- _TASK OBJECTIVE_: No pictures belong in the result; set down exactly the lines from the one containing "[(519,432),(501,432),(501,464),(519,464),(519,432)]" through the final line of the listing, and nothing more.

- _MATERIAL SUPPLIED_:

******

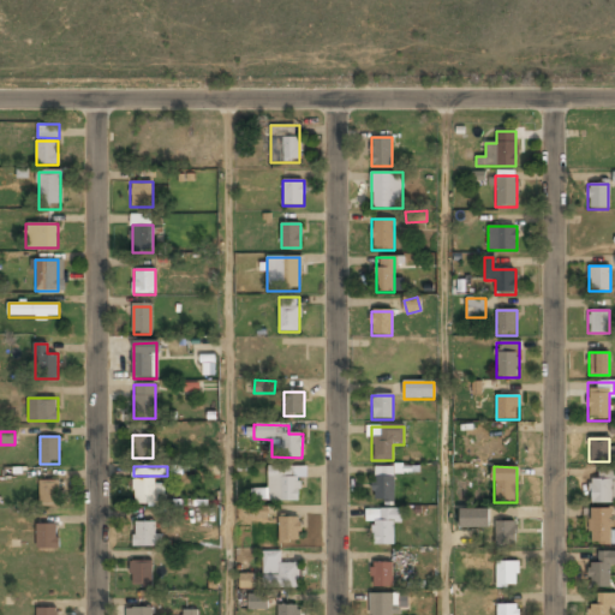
[(255,490),(255,501),(302,501),(302,467),(268,467),(268,490),(255,490)]
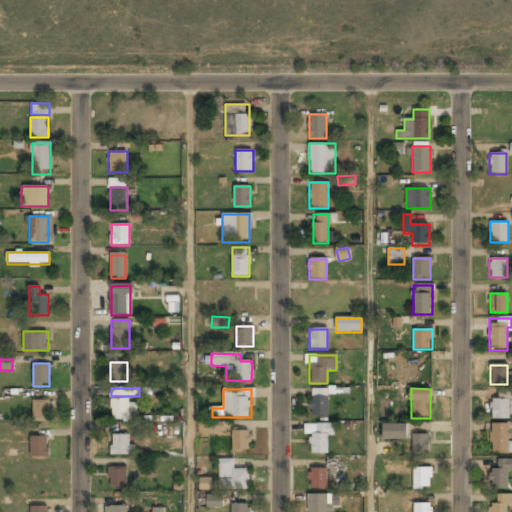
[(491,418),(511,418),(511,391),(500,391),(500,399),(491,399),(491,418)]
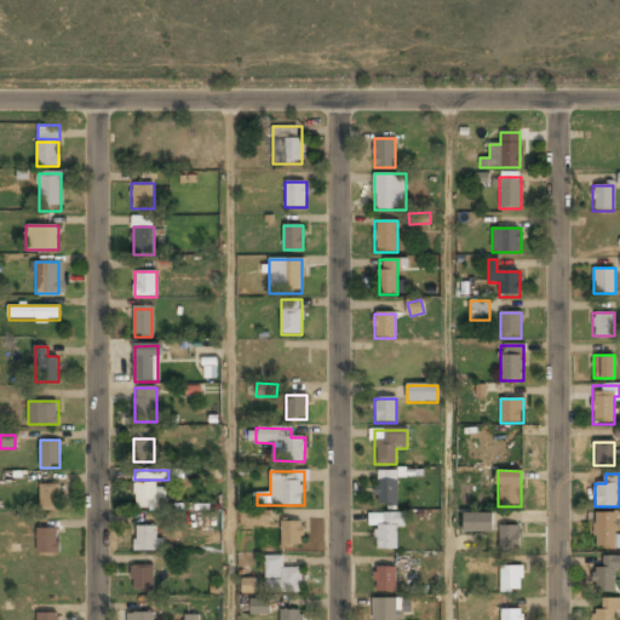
[(377,506),(397,506),(397,480),(377,480),(377,506)]
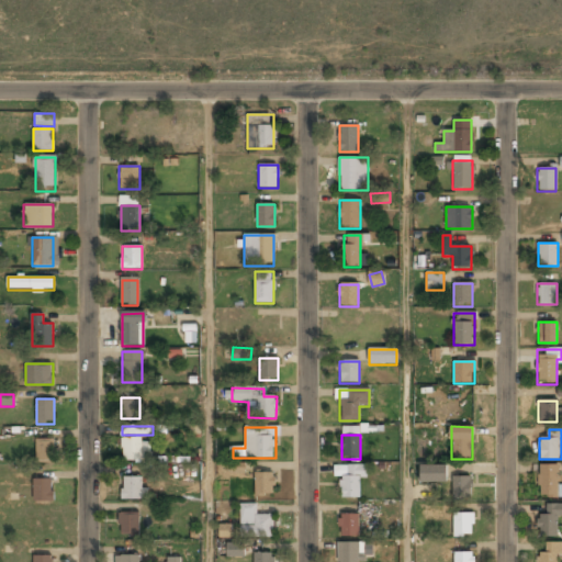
[(37,461),(53,461),(53,438),(37,438),(37,461)]
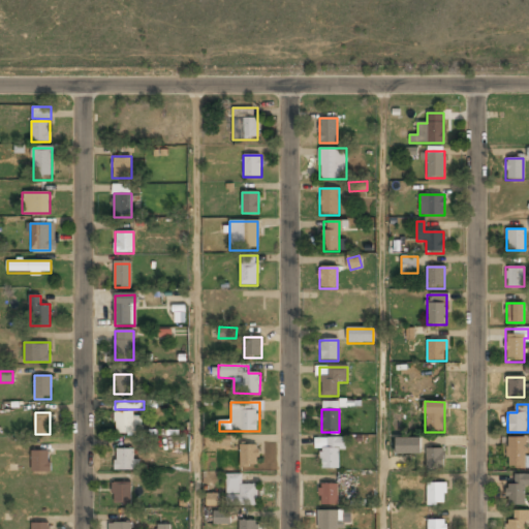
[(115,412),(115,434),(135,434),(135,412),(115,412)]
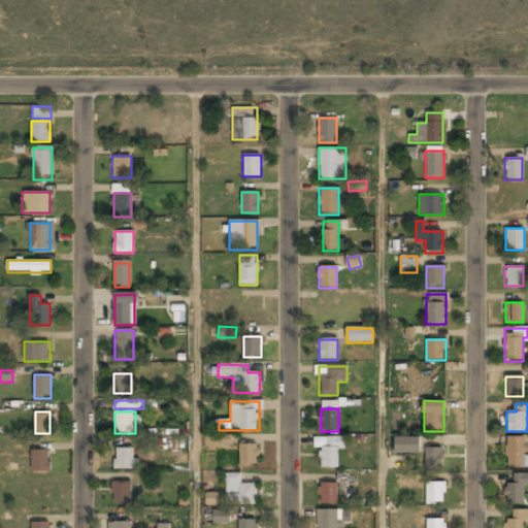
[(230,435),(217,434),(217,444),(230,444),(230,435)]
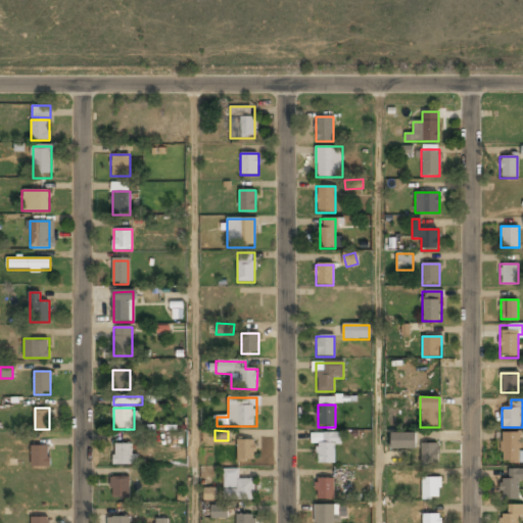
[(519,432),(501,432),(501,464),(519,464),(519,432)]
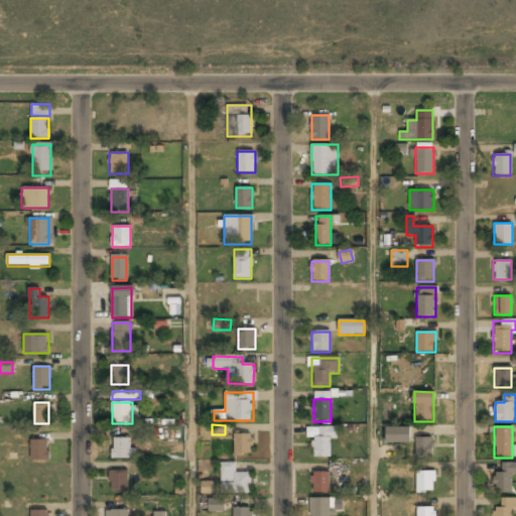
[(336,440),(336,427),(307,427),(307,437),(313,437),(313,458),(332,458),(331,440),(336,440)]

******

- _SOLUTION TO THIS EXERCISE_:
[(519,432),(501,432),(501,464),(519,464),(519,432)]
[(336,440),(336,427),(307,427),(307,437),(313,437),(313,458),(332,458),(331,440),(336,440)]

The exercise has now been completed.